◆ Records excerpted from a collection
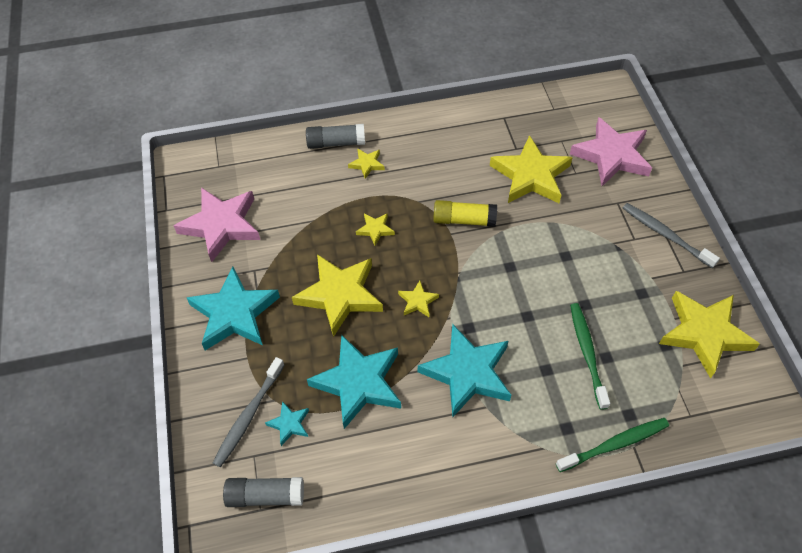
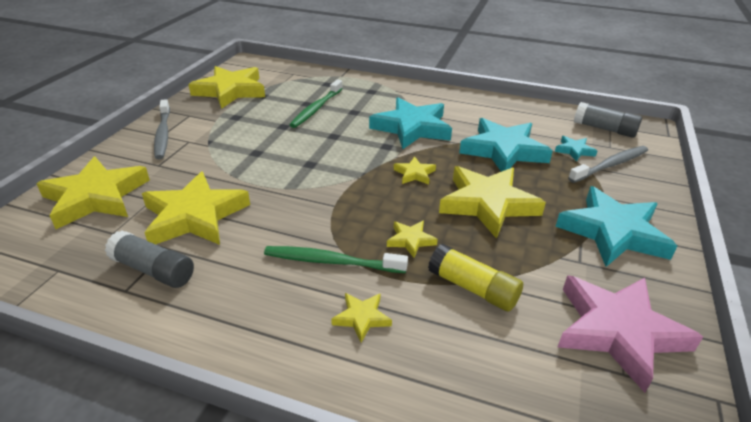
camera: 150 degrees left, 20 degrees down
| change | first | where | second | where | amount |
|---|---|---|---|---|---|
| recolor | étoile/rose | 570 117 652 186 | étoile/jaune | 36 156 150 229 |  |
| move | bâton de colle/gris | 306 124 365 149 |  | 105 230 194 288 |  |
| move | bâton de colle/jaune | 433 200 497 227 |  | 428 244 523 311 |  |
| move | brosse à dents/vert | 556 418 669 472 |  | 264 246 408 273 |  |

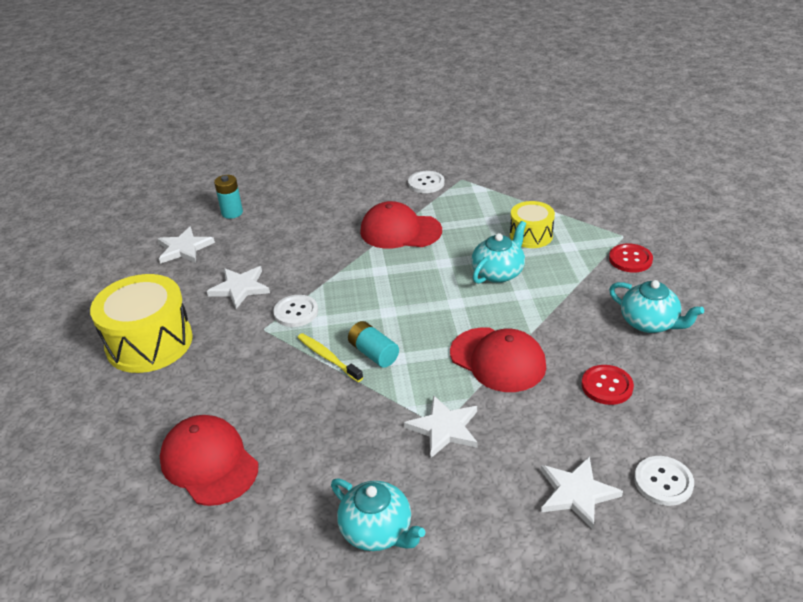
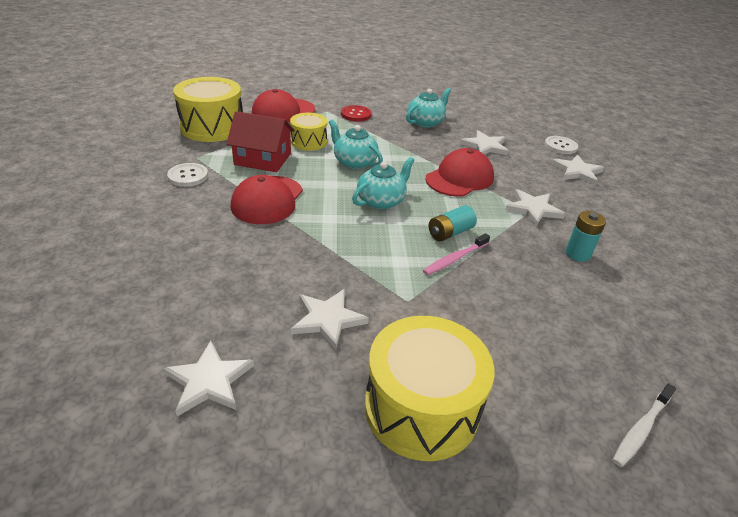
camera: 90 degrees left, 0 degrees up
| change | first | where | second | where | amount |
|---|---|---|---|---|---|
| move | pile/turquoise | 214 175 243 219 |  | 566 211 606 262 |  |
| delete | bouton/blanc | 273 295 318 327 |  |  |  |
| recolor | brosse à dents/jaune | 298 333 363 382 | brosse à dents/rose | 423 233 490 275 |  |
| replace | bouton/rouge | 582 365 634 405 | étoile/blanc | 461 130 509 156 |  |
| move | casquette/rouge | 160 415 259 506 |  | 252 89 315 123 |  |
| move | théière/turquoise | 331 478 425 551 |  | 352 157 415 210 |  |
| insert |  |  | tambour/jaune | 173 77 243 142 |  |
| insert |  |  | maison/rouge | 226 111 295 172 |  |
| insert |  |  | brosse à dents/blanc | 612 383 676 467 |  |

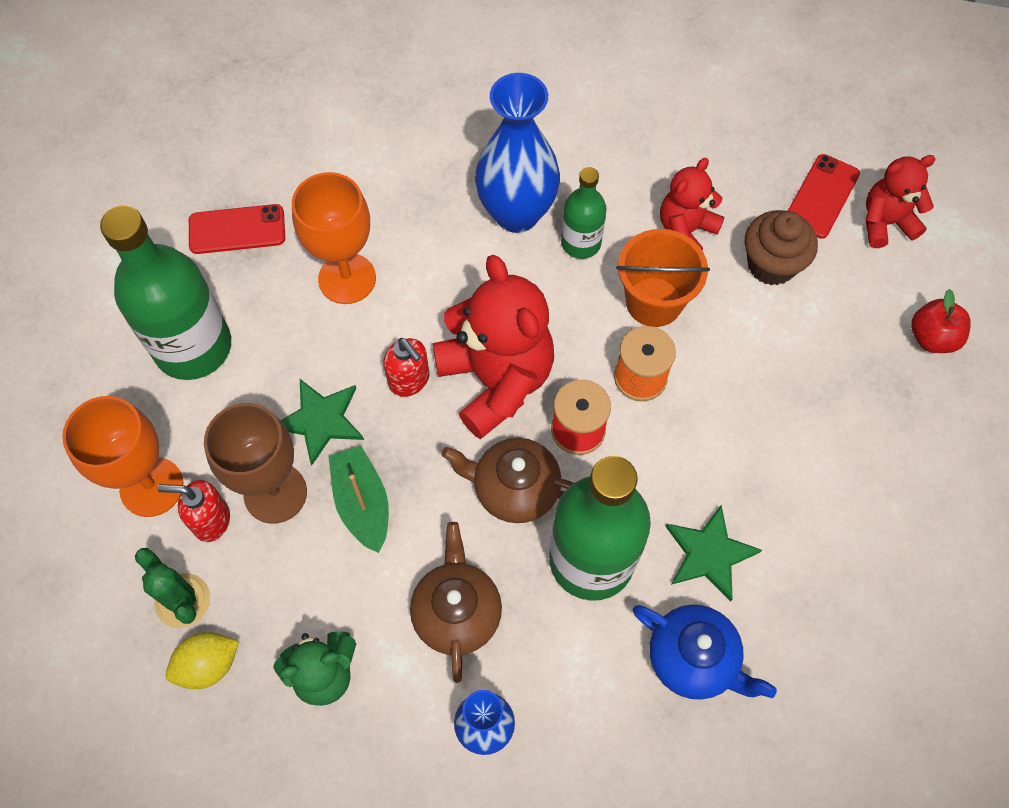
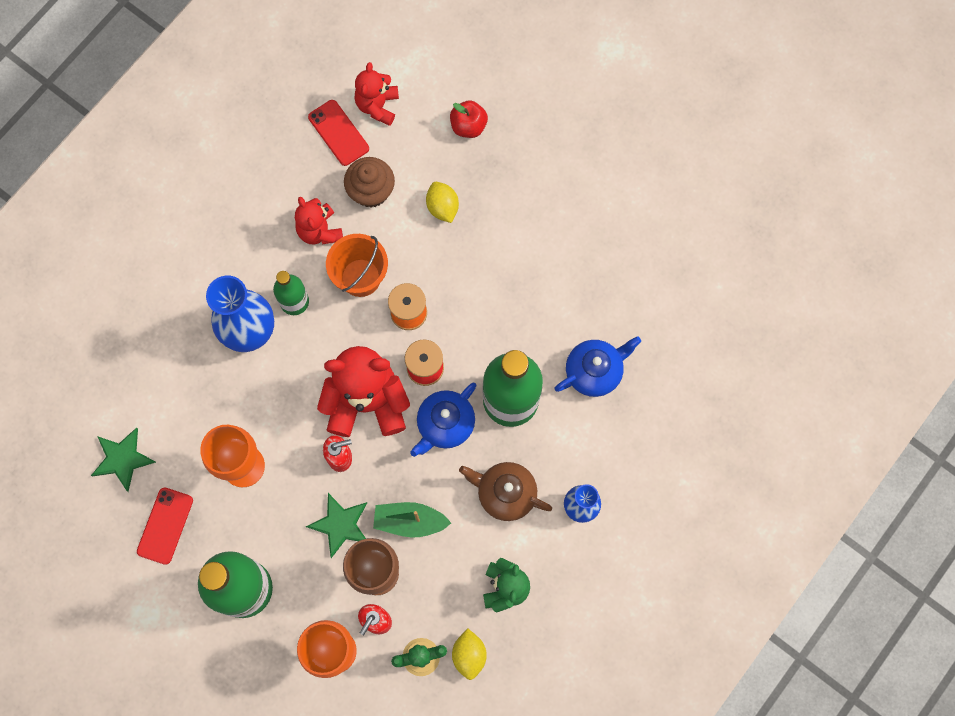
camera: 65 degrees left, 10 degrees up
| change | first | where | second | where | amount |
|---|---|---|---|---|---|
| recolor | théière/marron | 442 438 574 523 | théière/bleu | 410 383 477 457 |  |
| move | étoile/vert | 665 505 762 601 |  | 91 428 156 492 |  |
| insert |  |  | citron/jaune | 426 182 459 223 |  |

◆ WHAT YOU HAVE TO DO
Reproduce every record above exactly, omitting the pictures.

◆ ANSWER TO THIS TASK
camera: 150 degrees left, 20 degrees down
| change | first | where | second | where | amount |
|---|---|---|---|---|---|
| recolor | étoile/rose | 570 117 652 186 | étoile/jaune | 36 156 150 229 |  |
| move | bâton de colle/gris | 306 124 365 149 |  | 105 230 194 288 |  |
| move | bâton de colle/jaune | 433 200 497 227 |  | 428 244 523 311 |  |
| move | brosse à dents/vert | 556 418 669 472 |  | 264 246 408 273 |  |

camera: 90 degrees left, 0 degrees up
| change | first | where | second | where | amount |
|---|---|---|---|---|---|
| move | pile/turquoise | 214 175 243 219 |  | 566 211 606 262 |  |
| delete | bouton/blanc | 273 295 318 327 |  |  |  |
| recolor | brosse à dents/jaune | 298 333 363 382 | brosse à dents/rose | 423 233 490 275 |  |
| replace | bouton/rouge | 582 365 634 405 | étoile/blanc | 461 130 509 156 |  |
| move | casquette/rouge | 160 415 259 506 |  | 252 89 315 123 |  |
| move | théière/turquoise | 331 478 425 551 |  | 352 157 415 210 |  |
| insert |  |  | tambour/jaune | 173 77 243 142 |  |
| insert |  |  | maison/rouge | 226 111 295 172 |  |
| insert |  |  | brosse à dents/blanc | 612 383 676 467 |  |

camera: 65 degrees left, 10 degrees up
| change | first | where | second | where | amount |
|---|---|---|---|---|---|
| recolor | théière/marron | 442 438 574 523 | théière/bleu | 410 383 477 457 |  |
| move | étoile/vert | 665 505 762 601 |  | 91 428 156 492 |  |
| insert |  |  | citron/jaune | 426 182 459 223 |  |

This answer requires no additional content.